* [PROBLEM]: Retype the records that come next, word for word.

* [LISTED RECORDS]:
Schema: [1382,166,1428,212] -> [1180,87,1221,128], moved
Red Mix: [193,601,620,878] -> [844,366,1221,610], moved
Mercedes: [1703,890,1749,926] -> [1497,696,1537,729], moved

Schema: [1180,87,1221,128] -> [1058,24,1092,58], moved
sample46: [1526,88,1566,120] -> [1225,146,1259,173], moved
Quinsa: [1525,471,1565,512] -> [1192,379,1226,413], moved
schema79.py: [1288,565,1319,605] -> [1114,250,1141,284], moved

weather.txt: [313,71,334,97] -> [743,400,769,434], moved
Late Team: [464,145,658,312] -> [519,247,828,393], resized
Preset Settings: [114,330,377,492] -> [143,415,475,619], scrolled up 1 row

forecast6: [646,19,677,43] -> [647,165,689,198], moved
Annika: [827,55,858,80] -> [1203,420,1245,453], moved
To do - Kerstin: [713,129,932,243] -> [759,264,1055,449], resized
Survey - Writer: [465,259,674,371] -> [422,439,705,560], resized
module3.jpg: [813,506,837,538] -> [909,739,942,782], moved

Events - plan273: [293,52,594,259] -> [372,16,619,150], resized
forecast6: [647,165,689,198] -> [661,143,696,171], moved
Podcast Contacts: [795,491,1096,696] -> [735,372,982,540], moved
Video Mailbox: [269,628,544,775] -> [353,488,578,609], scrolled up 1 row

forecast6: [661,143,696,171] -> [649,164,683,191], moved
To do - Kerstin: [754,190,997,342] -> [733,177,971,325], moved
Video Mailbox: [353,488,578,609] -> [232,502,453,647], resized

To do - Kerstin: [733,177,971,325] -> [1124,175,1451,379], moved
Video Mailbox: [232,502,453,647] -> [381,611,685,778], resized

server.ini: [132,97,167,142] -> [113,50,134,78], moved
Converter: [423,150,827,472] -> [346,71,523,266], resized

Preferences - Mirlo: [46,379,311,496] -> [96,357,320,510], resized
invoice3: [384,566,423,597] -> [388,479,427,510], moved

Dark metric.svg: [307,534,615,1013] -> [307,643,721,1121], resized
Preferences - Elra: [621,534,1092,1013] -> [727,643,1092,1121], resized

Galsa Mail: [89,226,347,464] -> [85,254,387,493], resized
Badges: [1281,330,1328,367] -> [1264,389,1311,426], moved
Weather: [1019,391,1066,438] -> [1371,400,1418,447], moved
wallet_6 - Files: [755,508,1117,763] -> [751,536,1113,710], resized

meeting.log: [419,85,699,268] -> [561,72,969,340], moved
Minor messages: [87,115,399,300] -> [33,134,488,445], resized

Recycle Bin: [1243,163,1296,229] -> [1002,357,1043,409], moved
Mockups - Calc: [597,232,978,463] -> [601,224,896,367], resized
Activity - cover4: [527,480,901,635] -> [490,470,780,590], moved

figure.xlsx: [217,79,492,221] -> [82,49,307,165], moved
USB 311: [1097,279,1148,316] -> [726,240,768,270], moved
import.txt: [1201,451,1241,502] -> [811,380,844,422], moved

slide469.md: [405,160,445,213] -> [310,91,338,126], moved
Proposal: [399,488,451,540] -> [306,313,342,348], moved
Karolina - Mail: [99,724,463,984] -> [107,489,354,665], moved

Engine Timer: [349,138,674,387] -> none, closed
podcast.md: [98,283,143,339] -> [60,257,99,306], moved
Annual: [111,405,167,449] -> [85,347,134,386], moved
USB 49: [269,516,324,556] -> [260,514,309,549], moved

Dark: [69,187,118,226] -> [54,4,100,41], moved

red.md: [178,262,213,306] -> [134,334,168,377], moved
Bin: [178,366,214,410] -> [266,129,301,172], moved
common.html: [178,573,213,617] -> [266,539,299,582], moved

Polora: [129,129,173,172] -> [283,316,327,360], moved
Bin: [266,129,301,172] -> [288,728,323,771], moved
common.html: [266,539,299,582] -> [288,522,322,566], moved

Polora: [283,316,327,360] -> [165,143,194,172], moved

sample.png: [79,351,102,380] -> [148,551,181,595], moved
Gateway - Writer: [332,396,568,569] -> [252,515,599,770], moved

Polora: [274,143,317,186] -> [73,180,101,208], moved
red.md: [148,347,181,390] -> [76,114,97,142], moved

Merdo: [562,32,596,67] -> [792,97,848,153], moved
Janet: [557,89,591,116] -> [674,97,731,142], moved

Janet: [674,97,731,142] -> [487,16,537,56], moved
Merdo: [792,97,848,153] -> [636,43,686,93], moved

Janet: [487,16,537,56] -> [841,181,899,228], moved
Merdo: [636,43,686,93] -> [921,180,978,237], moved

* [RESULT OF THE TASK]:
Schema: [1382,166,1428,212] -> [1180,87,1221,128], moved
Red Mix: [193,601,620,878] -> [844,366,1221,610], moved
Mercedes: [1703,890,1749,926] -> [1497,696,1537,729], moved

Schema: [1180,87,1221,128] -> [1058,24,1092,58], moved
sample46: [1526,88,1566,120] -> [1225,146,1259,173], moved
Quinsa: [1525,471,1565,512] -> [1192,379,1226,413], moved
schema79.py: [1288,565,1319,605] -> [1114,250,1141,284], moved

weather.txt: [313,71,334,97] -> [743,400,769,434], moved
Late Team: [464,145,658,312] -> [519,247,828,393], resized
Preset Settings: [114,330,377,492] -> [143,415,475,619], scrolled up 1 row

forecast6: [646,19,677,43] -> [647,165,689,198], moved
Annika: [827,55,858,80] -> [1203,420,1245,453], moved
To do - Kerstin: [713,129,932,243] -> [759,264,1055,449], resized
Survey - Writer: [465,259,674,371] -> [422,439,705,560], resized
module3.jpg: [813,506,837,538] -> [909,739,942,782], moved

Events - plan273: [293,52,594,259] -> [372,16,619,150], resized
forecast6: [647,165,689,198] -> [661,143,696,171], moved
Podcast Contacts: [795,491,1096,696] -> [735,372,982,540], moved
Video Mailbox: [269,628,544,775] -> [353,488,578,609], scrolled up 1 row

forecast6: [661,143,696,171] -> [649,164,683,191], moved
To do - Kerstin: [754,190,997,342] -> [733,177,971,325], moved
Video Mailbox: [353,488,578,609] -> [232,502,453,647], resized

To do - Kerstin: [733,177,971,325] -> [1124,175,1451,379], moved
Video Mailbox: [232,502,453,647] -> [381,611,685,778], resized

server.ini: [132,97,167,142] -> [113,50,134,78], moved
Converter: [423,150,827,472] -> [346,71,523,266], resized

Preferences - Mirlo: [46,379,311,496] -> [96,357,320,510], resized
invoice3: [384,566,423,597] -> [388,479,427,510], moved

Dark metric.svg: [307,534,615,1013] -> [307,643,721,1121], resized
Preferences - Elra: [621,534,1092,1013] -> [727,643,1092,1121], resized

Galsa Mail: [89,226,347,464] -> [85,254,387,493], resized
Badges: [1281,330,1328,367] -> [1264,389,1311,426], moved
Weather: [1019,391,1066,438] -> [1371,400,1418,447], moved
wallet_6 - Files: [755,508,1117,763] -> [751,536,1113,710], resized

meeting.log: [419,85,699,268] -> [561,72,969,340], moved
Minor messages: [87,115,399,300] -> [33,134,488,445], resized

Recycle Bin: [1243,163,1296,229] -> [1002,357,1043,409], moved
Mockups - Calc: [597,232,978,463] -> [601,224,896,367], resized
Activity - cover4: [527,480,901,635] -> [490,470,780,590], moved

figure.xlsx: [217,79,492,221] -> [82,49,307,165], moved
USB 311: [1097,279,1148,316] -> [726,240,768,270], moved
import.txt: [1201,451,1241,502] -> [811,380,844,422], moved

slide469.md: [405,160,445,213] -> [310,91,338,126], moved
Proposal: [399,488,451,540] -> [306,313,342,348], moved
Karolina - Mail: [99,724,463,984] -> [107,489,354,665], moved

Engine Timer: [349,138,674,387] -> none, closed
podcast.md: [98,283,143,339] -> [60,257,99,306], moved
Annual: [111,405,167,449] -> [85,347,134,386], moved
USB 49: [269,516,324,556] -> [260,514,309,549], moved

Dark: [69,187,118,226] -> [54,4,100,41], moved

red.md: [178,262,213,306] -> [134,334,168,377], moved
Bin: [178,366,214,410] -> [266,129,301,172], moved
common.html: [178,573,213,617] -> [266,539,299,582], moved

Polora: [129,129,173,172] -> [283,316,327,360], moved
Bin: [266,129,301,172] -> [288,728,323,771], moved
common.html: [266,539,299,582] -> [288,522,322,566], moved

Polora: [283,316,327,360] -> [165,143,194,172], moved

sample.png: [79,351,102,380] -> [148,551,181,595], moved
Gateway - Writer: [332,396,568,569] -> [252,515,599,770], moved

Polora: [274,143,317,186] -> [73,180,101,208], moved
red.md: [148,347,181,390] -> [76,114,97,142], moved

Merdo: [562,32,596,67] -> [792,97,848,153], moved
Janet: [557,89,591,116] -> [674,97,731,142], moved

Janet: [674,97,731,142] -> [487,16,537,56], moved
Merdo: [792,97,848,153] -> [636,43,686,93], moved

Janet: [487,16,537,56] -> [841,181,899,228], moved
Merdo: [636,43,686,93] -> [921,180,978,237], moved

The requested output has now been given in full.